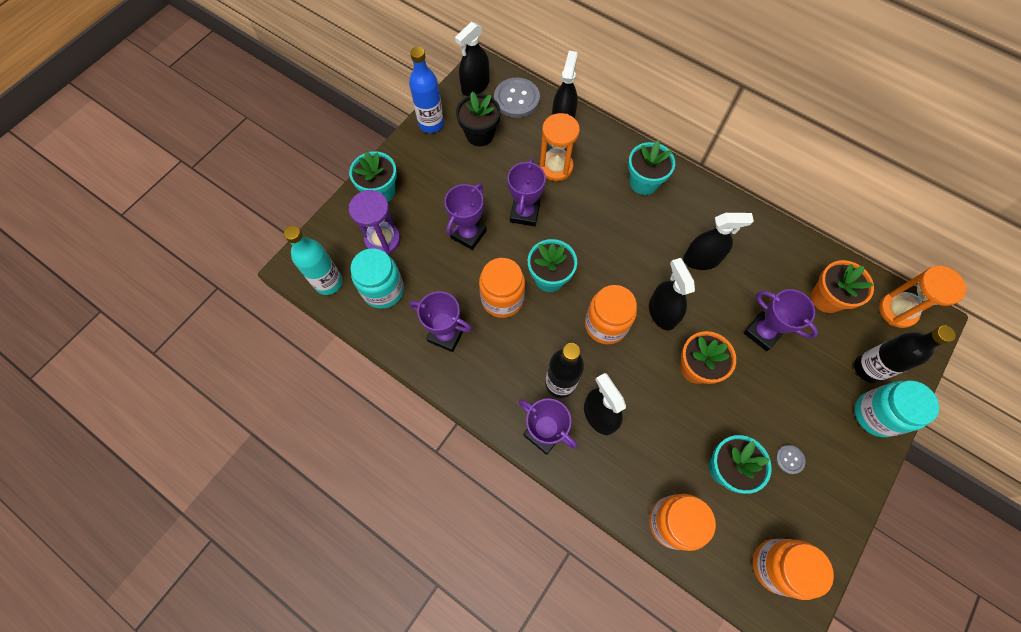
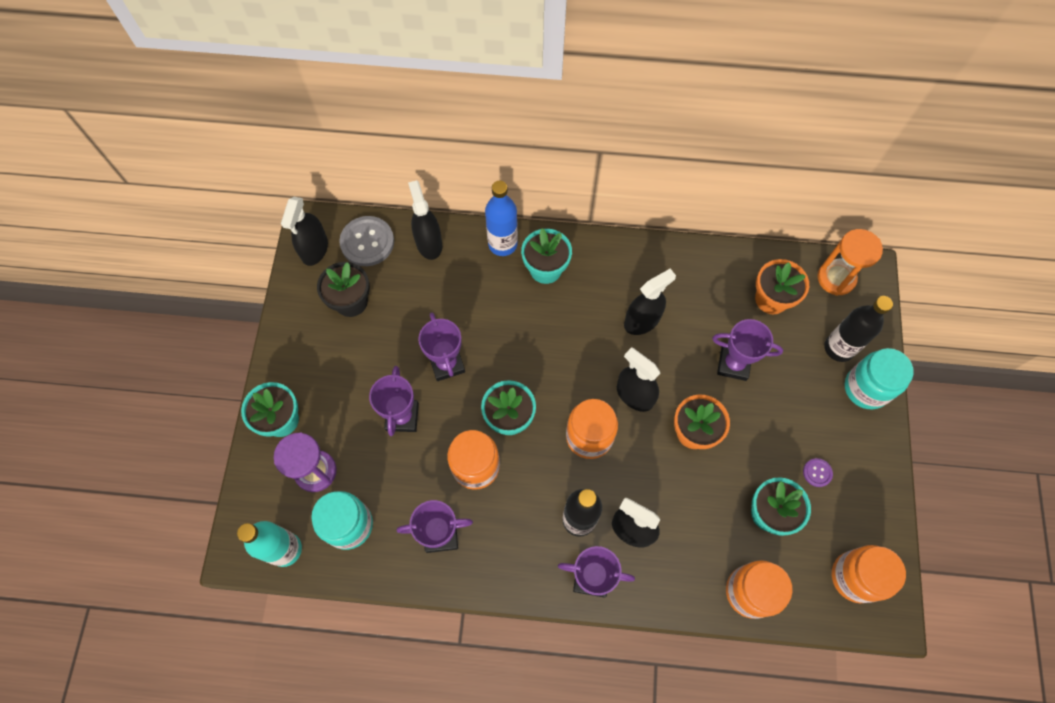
camera: 30 degrees left, 0 degrees up
blue bottle [409,47,444,133] -> blue bottle moved to [485,181,518,256]
orange hourglass [539,113,580,181] -> none
grey button [776,445,805,474] -> purple button [803,458,833,487]

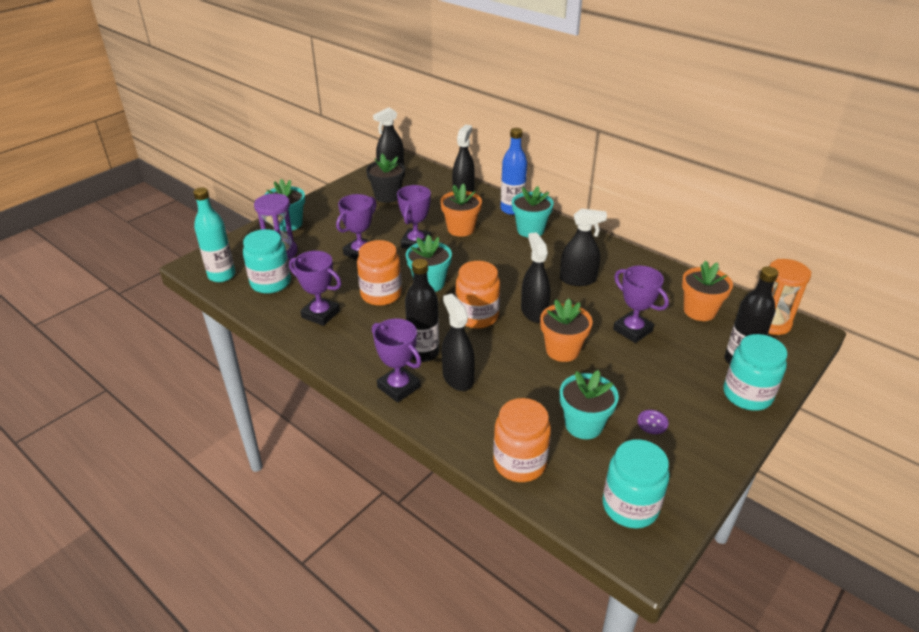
camera: 35 degrees right, 30 degrees down
grey button [339,216,394,266] -> none
orange jar [832,545,906,603] -> turquoise jar [603,439,670,528]
none -> orange flower pot [440,183,482,237]

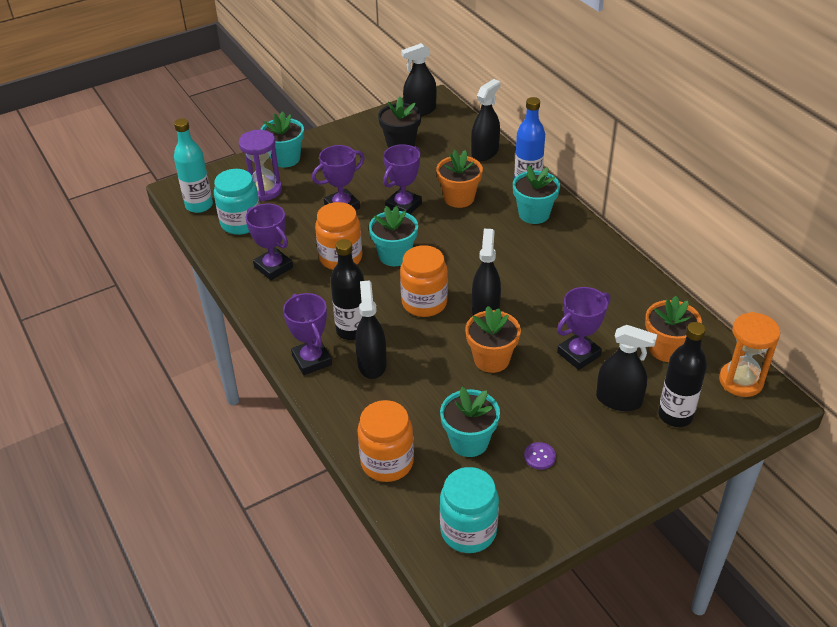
camera: 20 degrees right, 5 degrees up
black spray bottle [560,208,607,286] -> black spray bottle moved to [596,325,657,411]
purple trophy [613,266,669,343] -> purple trophy turned 75 degrees clockwise [557,287,610,370]
turquoise jar [723,334,788,411] -> none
**********
**Task item**:
Scan the entries above. Copy each line that has the string "grey".

**Response area**:
grey button [776,445,805,474] -> purple button [803,458,833,487]
grey button [339,216,394,266] -> none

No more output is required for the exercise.